• Problem details
Your task is to reproduce the listing exactly, without its images.

(Beginning of Information shown)

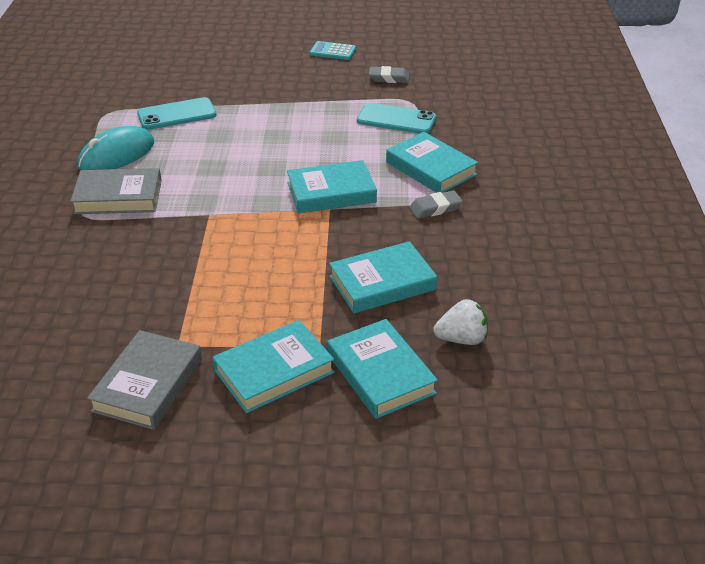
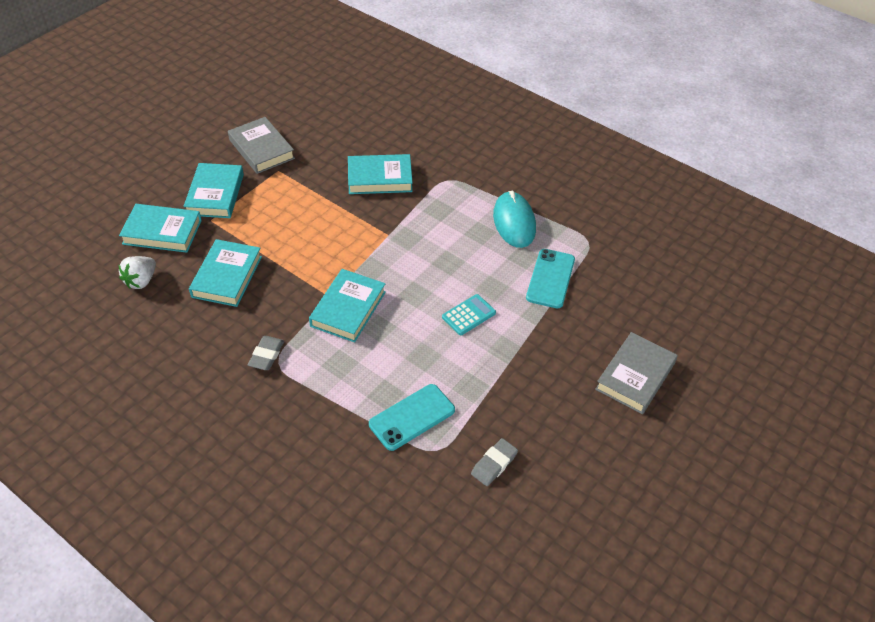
camera: 125 degrees right, 10 degrees up
(118, 197) = (454, 202): grey book -> grey book (635, 376)
(332, 51) = (592, 454): turquoise calculator -> turquoise calculator (468, 315)
(430, 168) = (317, 389): turquoise book -> turquoise book (380, 178)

(End of Information shown)

• Written answer
camera: 125 degrees right, 10 degrees up
(118, 197) = (454, 202): grey book -> grey book (635, 376)
(332, 51) = (592, 454): turquoise calculator -> turquoise calculator (468, 315)
(430, 168) = (317, 389): turquoise book -> turquoise book (380, 178)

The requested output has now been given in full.